### Exercise description
Copy out word for word the lines from the first one through the line containing "green diamond: moved 3 px right, 3 px down", including both.

### Provided records
------------------------------

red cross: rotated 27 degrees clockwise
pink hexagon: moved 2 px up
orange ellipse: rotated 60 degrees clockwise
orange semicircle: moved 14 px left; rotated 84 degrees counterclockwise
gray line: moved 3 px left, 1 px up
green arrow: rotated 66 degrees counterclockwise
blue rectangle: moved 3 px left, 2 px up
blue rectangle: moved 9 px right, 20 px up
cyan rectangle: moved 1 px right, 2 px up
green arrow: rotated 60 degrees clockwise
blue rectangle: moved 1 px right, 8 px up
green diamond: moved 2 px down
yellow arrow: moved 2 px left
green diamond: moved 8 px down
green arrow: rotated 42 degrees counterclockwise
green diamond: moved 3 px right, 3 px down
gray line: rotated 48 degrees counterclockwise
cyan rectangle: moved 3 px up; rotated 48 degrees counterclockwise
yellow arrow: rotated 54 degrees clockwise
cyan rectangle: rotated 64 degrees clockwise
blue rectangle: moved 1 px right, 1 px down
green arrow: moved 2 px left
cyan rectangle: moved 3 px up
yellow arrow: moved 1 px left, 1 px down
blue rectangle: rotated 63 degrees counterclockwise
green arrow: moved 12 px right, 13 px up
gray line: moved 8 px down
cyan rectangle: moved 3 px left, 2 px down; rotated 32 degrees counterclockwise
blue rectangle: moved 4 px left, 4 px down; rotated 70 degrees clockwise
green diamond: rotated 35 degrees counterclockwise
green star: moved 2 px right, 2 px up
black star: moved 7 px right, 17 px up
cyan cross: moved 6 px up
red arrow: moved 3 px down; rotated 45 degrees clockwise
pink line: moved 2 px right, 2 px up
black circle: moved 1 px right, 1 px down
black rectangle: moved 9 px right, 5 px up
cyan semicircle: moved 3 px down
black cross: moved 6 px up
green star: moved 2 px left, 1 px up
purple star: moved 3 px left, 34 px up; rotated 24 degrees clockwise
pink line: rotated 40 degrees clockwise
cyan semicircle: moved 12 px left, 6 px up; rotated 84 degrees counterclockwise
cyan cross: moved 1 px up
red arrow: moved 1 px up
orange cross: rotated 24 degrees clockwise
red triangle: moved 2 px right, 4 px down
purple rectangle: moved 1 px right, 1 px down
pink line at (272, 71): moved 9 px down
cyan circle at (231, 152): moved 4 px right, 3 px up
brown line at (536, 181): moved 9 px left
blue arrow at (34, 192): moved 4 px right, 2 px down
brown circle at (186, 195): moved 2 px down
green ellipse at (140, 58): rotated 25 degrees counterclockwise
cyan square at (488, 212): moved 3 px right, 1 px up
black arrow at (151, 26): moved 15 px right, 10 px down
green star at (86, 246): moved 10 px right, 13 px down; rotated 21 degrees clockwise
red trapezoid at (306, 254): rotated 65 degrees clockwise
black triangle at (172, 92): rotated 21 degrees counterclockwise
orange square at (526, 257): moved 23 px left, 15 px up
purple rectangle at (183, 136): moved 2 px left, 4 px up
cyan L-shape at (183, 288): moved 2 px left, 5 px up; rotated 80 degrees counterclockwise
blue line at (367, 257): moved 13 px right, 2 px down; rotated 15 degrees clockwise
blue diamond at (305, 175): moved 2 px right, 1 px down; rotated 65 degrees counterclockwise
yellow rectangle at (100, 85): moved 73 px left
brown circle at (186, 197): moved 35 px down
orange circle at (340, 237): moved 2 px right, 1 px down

------------------------------

### Written answer
red cross: rotated 27 degrees clockwise
pink hexagon: moved 2 px up
orange ellipse: rotated 60 degrees clockwise
orange semicircle: moved 14 px left; rotated 84 degrees counterclockwise
gray line: moved 3 px left, 1 px up
green arrow: rotated 66 degrees counterclockwise
blue rectangle: moved 3 px left, 2 px up
blue rectangle: moved 9 px right, 20 px up
cyan rectangle: moved 1 px right, 2 px up
green arrow: rotated 60 degrees clockwise
blue rectangle: moved 1 px right, 8 px up
green diamond: moved 2 px down
yellow arrow: moved 2 px left
green diamond: moved 8 px down
green arrow: rotated 42 degrees counterclockwise
green diamond: moved 3 px right, 3 px down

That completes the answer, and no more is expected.